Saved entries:
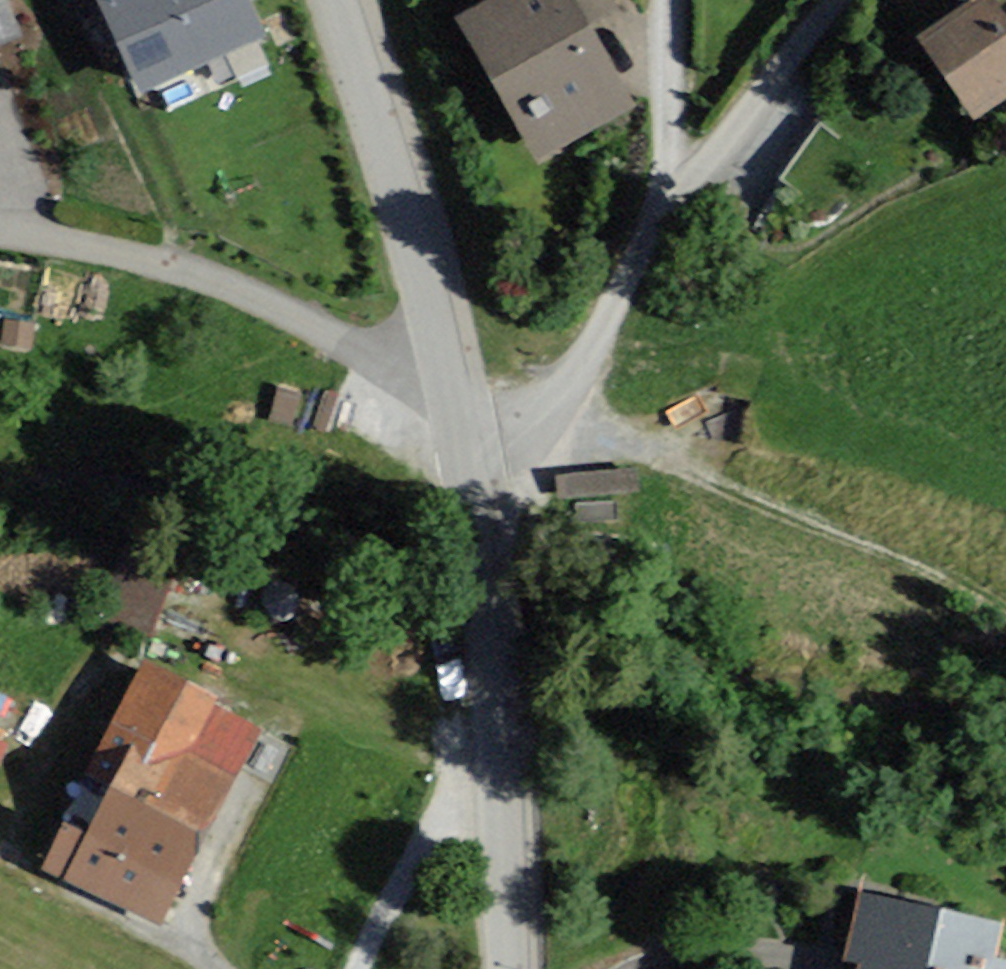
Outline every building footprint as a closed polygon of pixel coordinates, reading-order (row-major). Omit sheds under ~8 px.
[(11,0),(0,0),(0,53),(30,38),(11,0)] [(239,0),(108,0),(112,8),(106,11),(146,97),(260,44),(239,0)] [(593,27),(622,11),(616,0),(486,0),(456,16),(534,161),(636,107),(593,27)] [(1004,0),(973,0),(919,33),(970,118),(1005,96),(1005,3),(1004,0)] [(269,730),(150,670),(97,775),(123,788),(99,837),(79,827),(55,875),(167,932),(269,730)] [(0,741),(0,771),(11,745),(0,741)] [(867,892),(852,968),(998,968),(1005,926),(1005,919),(867,892)]
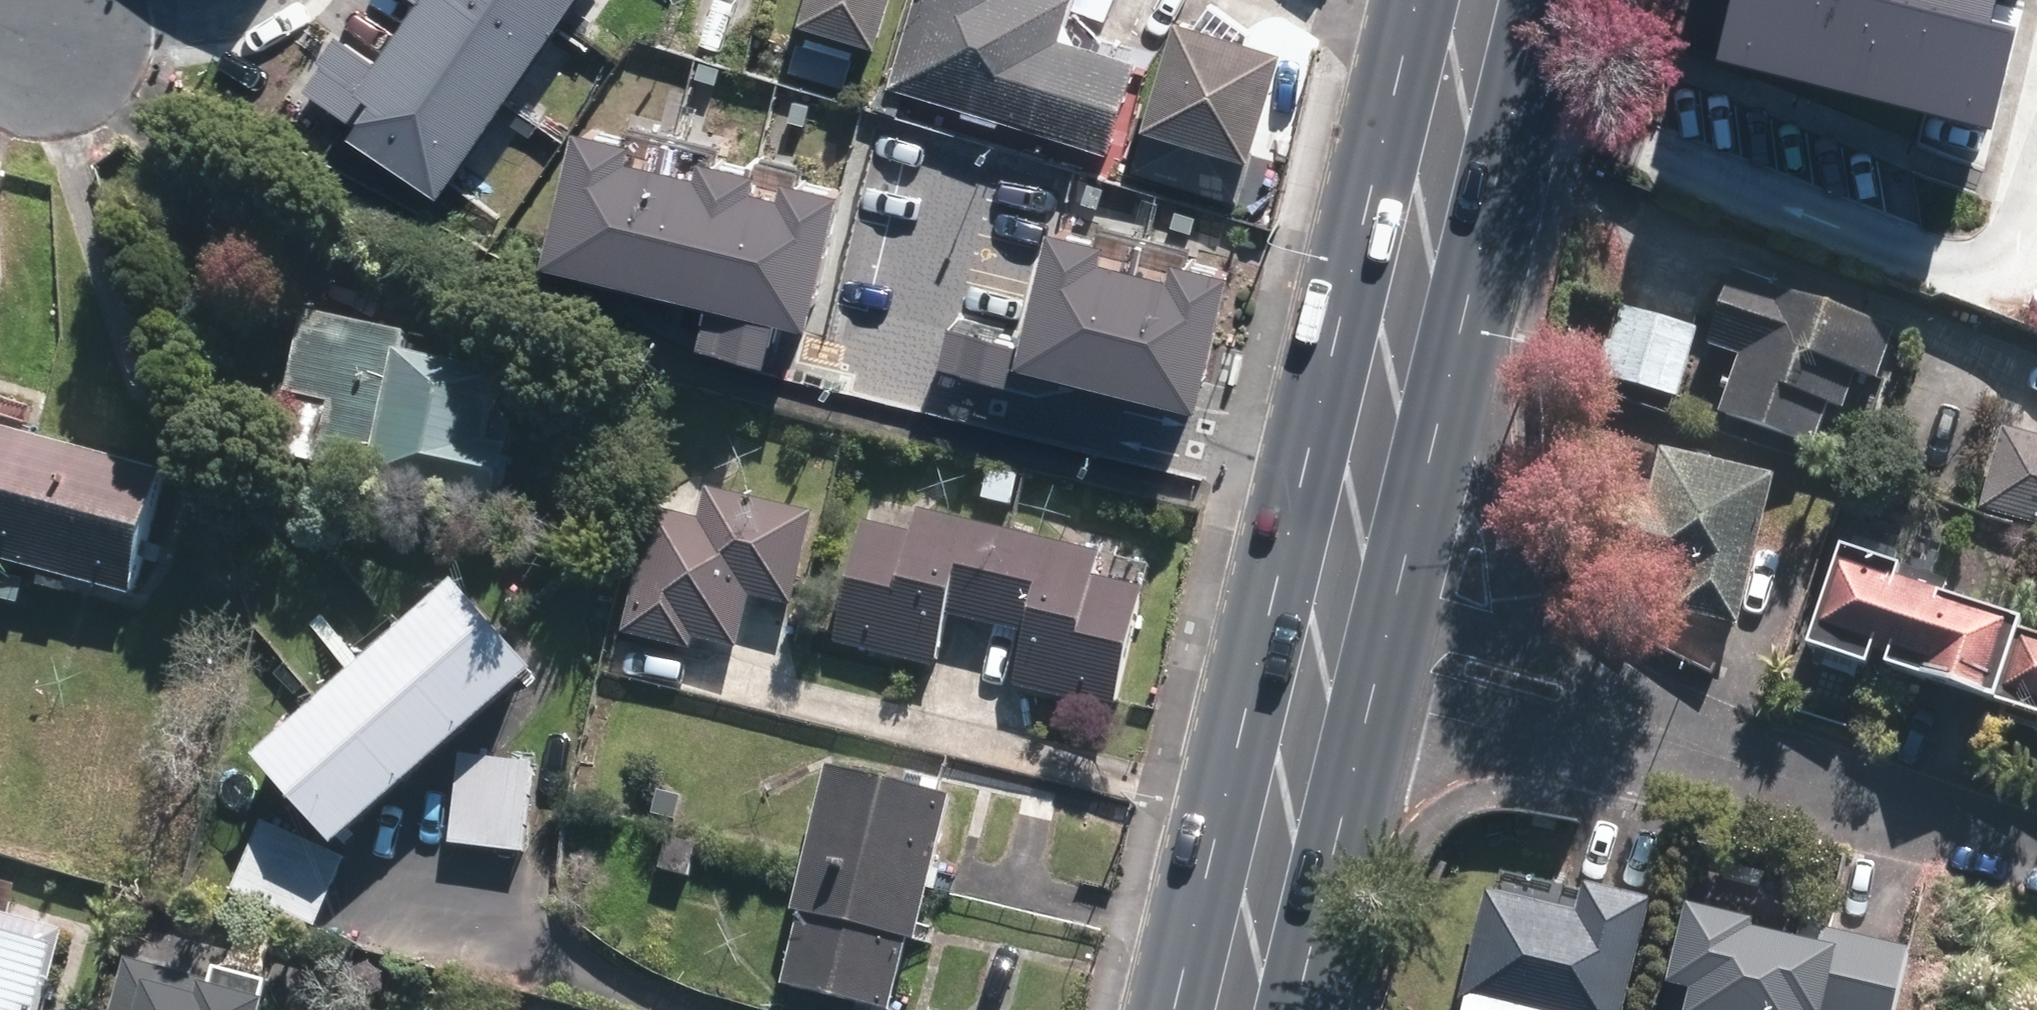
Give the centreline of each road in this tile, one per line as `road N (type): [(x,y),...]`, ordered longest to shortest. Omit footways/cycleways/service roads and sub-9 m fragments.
road 1 (residential): [(2036,150),(1999,235),(1974,255),(1937,252),(1909,247),(1568,96)]
road 2 (residential): [(1764,770),(1668,775),(1324,687)]
road 3 (primary): [(1417,285),(1491,446),(1527,647)]
road 4 (primary): [(1246,1009),(1324,687)]
road 5 (primary): [(1345,598),(1417,285)]
road 6 (residential): [(2036,853),(1764,770)]
road 7 (residential): [(1527,647),(1595,665),(1715,732),(1764,770)]
road 8 (residential): [(257,0),(214,28),(150,42),(90,47),(30,38)]
road 9 (primary): [(1417,285),(1470,56)]
road 10 (residential): [(1345,598),(1527,647)]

DIRECTIONS FOR THIS TASK :: Find the line with "Give the centreline". Transcribe it and every line after it exactly, through the end of the records above, and nothing else.

THE ANSWER ::
Give the centreline of each road in this tile, one per line as `road N (type): [(x,y),...]`, ordered longest to shortest. Omit footways/cycleways/service roads and sub-9 m fragments.
road 1 (residential): [(2036,150),(1999,235),(1974,255),(1937,252),(1909,247),(1568,96)]
road 2 (residential): [(1764,770),(1668,775),(1324,687)]
road 3 (primary): [(1417,285),(1491,446),(1527,647)]
road 4 (primary): [(1246,1009),(1324,687)]
road 5 (primary): [(1345,598),(1417,285)]
road 6 (residential): [(2036,853),(1764,770)]
road 7 (residential): [(1527,647),(1595,665),(1715,732),(1764,770)]
road 8 (residential): [(257,0),(214,28),(150,42),(90,47),(30,38)]
road 9 (primary): [(1417,285),(1470,56)]
road 10 (residential): [(1345,598),(1527,647)]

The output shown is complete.